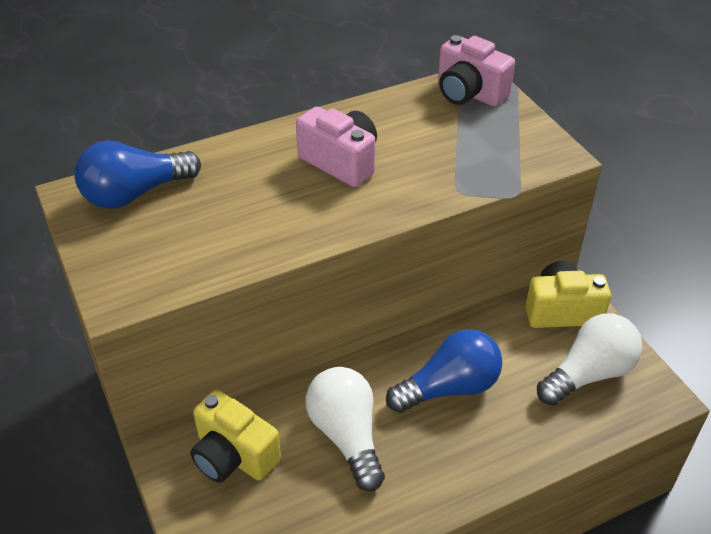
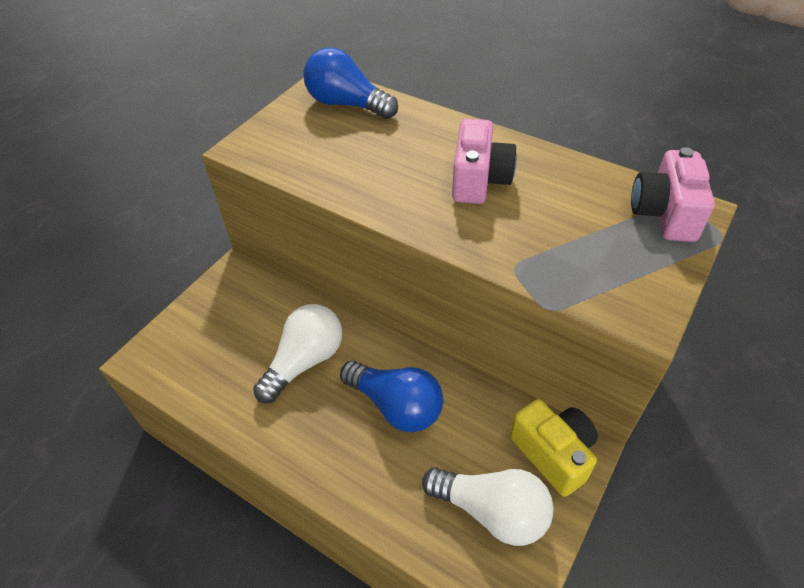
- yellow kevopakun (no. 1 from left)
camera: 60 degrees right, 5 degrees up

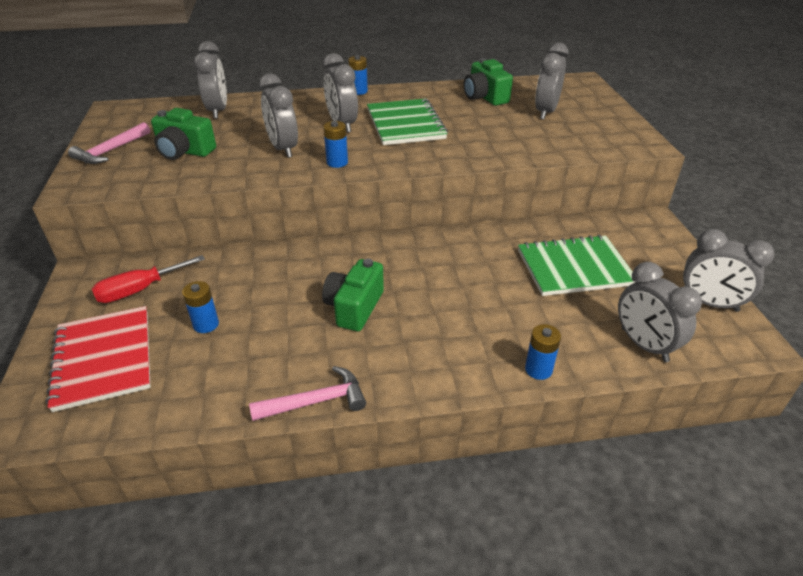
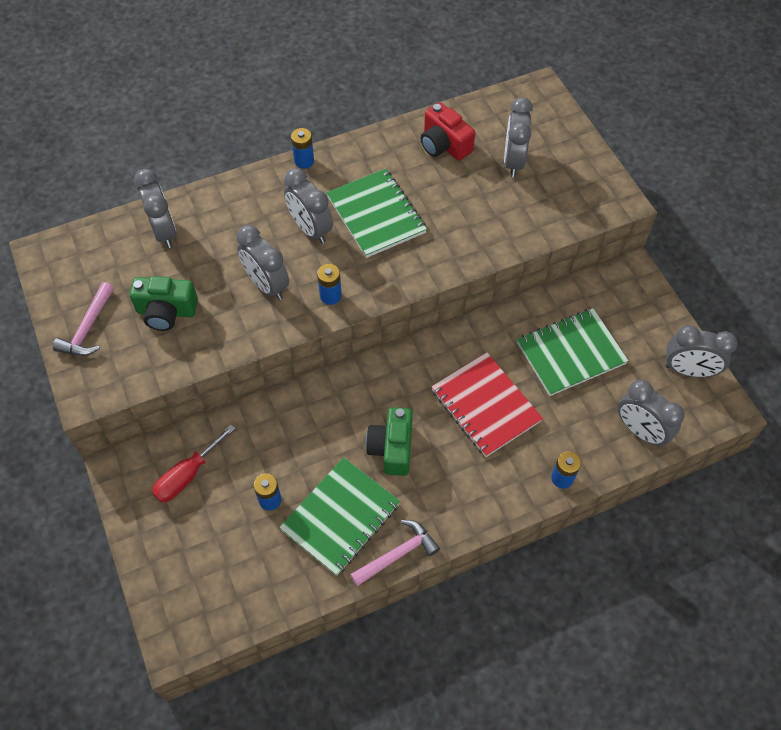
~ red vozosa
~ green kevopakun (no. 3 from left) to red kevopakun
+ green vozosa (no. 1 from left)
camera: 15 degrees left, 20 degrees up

* [What the task requires]: Work through the records above. Copy every line with the string "vozosa".

* [Worked solution]:
~ red vozosa
+ green vozosa (no. 1 from left)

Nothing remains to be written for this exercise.